:: Task requirements ::
Transcribe exactly the first line of the listing below and each line that follows it, ending with the line that contains "new: grey car", and omit the remainder.

:: Dataset excerpts ::
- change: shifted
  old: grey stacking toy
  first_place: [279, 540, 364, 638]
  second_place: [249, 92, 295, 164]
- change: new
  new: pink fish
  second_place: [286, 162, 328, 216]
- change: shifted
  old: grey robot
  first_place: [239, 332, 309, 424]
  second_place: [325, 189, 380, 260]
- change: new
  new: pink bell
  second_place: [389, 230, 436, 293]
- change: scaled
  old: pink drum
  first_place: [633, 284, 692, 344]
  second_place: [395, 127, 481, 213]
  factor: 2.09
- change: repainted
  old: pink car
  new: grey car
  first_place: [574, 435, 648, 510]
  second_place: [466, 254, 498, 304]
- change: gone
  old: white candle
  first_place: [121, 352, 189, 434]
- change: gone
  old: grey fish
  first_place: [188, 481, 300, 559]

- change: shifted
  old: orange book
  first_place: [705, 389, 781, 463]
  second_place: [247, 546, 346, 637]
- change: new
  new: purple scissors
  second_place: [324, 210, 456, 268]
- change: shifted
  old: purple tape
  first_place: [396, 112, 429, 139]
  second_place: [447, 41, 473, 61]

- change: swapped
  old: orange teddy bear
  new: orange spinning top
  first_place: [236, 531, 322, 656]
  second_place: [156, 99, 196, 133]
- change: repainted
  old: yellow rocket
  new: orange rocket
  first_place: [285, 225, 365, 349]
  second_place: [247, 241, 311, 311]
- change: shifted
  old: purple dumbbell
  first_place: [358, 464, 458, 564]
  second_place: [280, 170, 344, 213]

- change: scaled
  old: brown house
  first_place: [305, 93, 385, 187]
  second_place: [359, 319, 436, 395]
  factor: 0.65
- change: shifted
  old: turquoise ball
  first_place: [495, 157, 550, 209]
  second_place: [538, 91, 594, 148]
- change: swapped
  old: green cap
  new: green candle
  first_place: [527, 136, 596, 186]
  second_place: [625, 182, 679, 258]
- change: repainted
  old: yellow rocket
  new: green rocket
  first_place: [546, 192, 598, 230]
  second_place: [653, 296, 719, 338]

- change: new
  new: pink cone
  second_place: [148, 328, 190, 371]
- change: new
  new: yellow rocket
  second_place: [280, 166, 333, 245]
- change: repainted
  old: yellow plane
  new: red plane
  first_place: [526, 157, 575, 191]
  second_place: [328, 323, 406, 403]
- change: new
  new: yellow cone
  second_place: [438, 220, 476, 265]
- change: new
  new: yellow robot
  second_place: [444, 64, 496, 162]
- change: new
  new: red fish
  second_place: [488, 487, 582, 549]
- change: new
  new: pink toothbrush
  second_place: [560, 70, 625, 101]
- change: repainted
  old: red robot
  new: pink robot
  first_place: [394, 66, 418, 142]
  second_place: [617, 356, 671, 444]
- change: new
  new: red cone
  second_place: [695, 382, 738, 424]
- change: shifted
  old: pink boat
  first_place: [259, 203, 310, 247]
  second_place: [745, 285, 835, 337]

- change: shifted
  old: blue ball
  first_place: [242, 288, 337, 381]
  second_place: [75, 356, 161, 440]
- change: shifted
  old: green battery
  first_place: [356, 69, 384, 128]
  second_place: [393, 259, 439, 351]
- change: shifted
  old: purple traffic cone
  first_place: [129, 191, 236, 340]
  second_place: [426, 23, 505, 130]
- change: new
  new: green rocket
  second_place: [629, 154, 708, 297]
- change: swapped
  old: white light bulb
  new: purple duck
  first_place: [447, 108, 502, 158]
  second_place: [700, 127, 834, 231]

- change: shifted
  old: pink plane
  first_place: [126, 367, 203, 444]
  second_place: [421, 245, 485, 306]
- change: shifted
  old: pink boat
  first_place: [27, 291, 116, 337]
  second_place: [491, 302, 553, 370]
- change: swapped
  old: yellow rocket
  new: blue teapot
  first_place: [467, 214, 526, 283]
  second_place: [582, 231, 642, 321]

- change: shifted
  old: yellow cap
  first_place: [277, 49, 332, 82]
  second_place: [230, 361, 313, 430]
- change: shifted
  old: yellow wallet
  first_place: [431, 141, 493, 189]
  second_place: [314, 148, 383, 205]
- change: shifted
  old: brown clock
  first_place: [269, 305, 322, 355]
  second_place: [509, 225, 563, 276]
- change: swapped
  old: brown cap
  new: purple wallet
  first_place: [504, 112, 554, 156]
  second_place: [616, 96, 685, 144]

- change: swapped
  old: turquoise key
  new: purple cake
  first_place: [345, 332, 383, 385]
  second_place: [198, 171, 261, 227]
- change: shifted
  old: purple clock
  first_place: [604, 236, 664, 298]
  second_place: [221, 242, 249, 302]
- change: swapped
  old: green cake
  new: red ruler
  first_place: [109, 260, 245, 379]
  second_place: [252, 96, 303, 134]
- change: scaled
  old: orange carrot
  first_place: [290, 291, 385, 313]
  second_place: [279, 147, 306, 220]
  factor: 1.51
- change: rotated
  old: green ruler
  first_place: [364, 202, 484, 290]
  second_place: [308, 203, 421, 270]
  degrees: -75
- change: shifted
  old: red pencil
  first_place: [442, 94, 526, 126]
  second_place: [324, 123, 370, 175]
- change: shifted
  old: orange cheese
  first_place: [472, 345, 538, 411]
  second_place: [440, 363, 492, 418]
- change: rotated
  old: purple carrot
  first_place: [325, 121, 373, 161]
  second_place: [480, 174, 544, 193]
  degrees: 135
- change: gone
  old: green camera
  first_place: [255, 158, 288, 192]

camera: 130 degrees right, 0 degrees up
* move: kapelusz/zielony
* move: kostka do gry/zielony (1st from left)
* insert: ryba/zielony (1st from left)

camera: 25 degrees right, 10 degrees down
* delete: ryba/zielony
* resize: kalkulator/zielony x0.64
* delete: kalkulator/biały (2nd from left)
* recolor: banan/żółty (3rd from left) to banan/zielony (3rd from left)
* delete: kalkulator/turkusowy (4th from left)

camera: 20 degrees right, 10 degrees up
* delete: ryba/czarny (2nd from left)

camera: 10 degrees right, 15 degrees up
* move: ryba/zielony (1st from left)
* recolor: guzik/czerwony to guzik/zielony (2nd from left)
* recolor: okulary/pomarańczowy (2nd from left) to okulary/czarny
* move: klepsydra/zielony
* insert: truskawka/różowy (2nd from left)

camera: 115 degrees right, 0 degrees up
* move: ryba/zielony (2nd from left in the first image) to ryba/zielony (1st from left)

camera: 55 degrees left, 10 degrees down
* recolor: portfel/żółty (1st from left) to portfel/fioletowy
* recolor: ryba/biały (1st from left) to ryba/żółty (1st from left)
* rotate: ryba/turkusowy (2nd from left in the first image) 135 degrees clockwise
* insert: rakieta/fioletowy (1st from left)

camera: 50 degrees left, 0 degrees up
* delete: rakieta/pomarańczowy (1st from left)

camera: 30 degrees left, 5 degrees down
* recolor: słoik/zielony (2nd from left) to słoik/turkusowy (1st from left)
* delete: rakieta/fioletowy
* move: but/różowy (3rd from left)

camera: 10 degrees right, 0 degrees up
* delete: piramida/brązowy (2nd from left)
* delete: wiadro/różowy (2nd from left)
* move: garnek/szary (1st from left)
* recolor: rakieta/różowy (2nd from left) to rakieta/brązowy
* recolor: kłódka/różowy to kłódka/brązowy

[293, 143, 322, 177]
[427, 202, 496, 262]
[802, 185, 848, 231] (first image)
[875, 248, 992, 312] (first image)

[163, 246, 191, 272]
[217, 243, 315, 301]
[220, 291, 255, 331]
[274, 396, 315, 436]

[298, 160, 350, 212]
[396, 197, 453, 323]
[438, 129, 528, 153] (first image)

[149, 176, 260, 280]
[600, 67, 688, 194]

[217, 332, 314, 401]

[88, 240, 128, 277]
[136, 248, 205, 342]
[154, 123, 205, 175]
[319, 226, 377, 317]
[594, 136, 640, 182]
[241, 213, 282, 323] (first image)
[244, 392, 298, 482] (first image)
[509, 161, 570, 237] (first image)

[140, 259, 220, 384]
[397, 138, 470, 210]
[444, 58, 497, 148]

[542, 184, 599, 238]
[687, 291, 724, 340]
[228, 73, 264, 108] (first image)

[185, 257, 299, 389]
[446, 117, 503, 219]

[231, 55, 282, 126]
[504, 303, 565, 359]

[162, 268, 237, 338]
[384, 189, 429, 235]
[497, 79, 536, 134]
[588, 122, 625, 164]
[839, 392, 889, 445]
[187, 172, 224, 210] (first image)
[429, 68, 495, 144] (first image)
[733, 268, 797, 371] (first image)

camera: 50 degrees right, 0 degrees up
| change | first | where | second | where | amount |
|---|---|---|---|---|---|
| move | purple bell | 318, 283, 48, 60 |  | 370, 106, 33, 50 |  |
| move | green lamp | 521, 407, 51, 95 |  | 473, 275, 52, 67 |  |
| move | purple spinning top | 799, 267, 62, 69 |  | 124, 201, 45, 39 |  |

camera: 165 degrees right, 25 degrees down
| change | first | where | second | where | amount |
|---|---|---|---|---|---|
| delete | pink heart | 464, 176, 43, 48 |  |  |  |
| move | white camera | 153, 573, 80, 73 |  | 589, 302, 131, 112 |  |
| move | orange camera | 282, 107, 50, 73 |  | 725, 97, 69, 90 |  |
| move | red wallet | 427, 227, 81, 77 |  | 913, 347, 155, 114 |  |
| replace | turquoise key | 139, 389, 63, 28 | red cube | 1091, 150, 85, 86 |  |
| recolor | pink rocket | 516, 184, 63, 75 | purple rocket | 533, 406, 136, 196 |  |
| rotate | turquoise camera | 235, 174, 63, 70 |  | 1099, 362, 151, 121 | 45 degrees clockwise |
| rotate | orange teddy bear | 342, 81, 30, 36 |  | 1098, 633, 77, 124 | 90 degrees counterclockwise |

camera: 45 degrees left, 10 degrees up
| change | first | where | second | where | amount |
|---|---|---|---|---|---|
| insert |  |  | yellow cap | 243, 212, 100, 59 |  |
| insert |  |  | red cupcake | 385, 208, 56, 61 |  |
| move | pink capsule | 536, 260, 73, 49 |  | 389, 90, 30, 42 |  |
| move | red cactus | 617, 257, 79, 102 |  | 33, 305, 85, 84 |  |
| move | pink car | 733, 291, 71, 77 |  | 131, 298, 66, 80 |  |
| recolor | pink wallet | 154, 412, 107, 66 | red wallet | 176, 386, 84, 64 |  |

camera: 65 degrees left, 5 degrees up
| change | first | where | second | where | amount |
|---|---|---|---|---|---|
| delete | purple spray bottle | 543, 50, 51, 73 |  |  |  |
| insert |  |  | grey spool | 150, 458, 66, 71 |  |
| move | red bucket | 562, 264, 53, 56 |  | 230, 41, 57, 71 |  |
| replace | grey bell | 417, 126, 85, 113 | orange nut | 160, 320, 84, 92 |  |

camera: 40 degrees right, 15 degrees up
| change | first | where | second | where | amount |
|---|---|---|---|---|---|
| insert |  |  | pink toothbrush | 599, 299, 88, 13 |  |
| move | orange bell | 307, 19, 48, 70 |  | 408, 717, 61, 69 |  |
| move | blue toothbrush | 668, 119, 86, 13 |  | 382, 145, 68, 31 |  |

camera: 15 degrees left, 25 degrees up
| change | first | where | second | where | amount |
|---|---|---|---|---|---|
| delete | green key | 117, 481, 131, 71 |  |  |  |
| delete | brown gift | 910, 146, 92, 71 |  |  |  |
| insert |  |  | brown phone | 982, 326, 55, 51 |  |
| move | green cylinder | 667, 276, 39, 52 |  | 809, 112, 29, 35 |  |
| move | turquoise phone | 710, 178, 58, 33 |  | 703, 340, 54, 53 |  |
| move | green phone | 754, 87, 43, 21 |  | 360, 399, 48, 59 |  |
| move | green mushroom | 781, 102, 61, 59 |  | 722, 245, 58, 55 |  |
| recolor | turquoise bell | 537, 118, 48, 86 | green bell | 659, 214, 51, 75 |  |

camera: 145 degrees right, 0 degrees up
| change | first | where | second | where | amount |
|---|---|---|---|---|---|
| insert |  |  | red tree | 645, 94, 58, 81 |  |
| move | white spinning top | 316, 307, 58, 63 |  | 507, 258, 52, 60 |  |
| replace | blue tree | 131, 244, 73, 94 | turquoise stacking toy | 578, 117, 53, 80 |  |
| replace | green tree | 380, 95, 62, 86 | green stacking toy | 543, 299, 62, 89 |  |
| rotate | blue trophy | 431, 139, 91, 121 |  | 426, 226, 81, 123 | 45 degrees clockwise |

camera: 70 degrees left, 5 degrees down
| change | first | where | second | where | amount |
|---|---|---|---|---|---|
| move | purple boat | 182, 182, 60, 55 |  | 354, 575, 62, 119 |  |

:: Output of the task ::
- change: shifted
  old: grey stacking toy
  first_place: [279, 540, 364, 638]
  second_place: [249, 92, 295, 164]
- change: new
  new: pink fish
  second_place: [286, 162, 328, 216]
- change: shifted
  old: grey robot
  first_place: [239, 332, 309, 424]
  second_place: [325, 189, 380, 260]
- change: new
  new: pink bell
  second_place: [389, 230, 436, 293]
- change: scaled
  old: pink drum
  first_place: [633, 284, 692, 344]
  second_place: [395, 127, 481, 213]
  factor: 2.09
- change: repainted
  old: pink car
  new: grey car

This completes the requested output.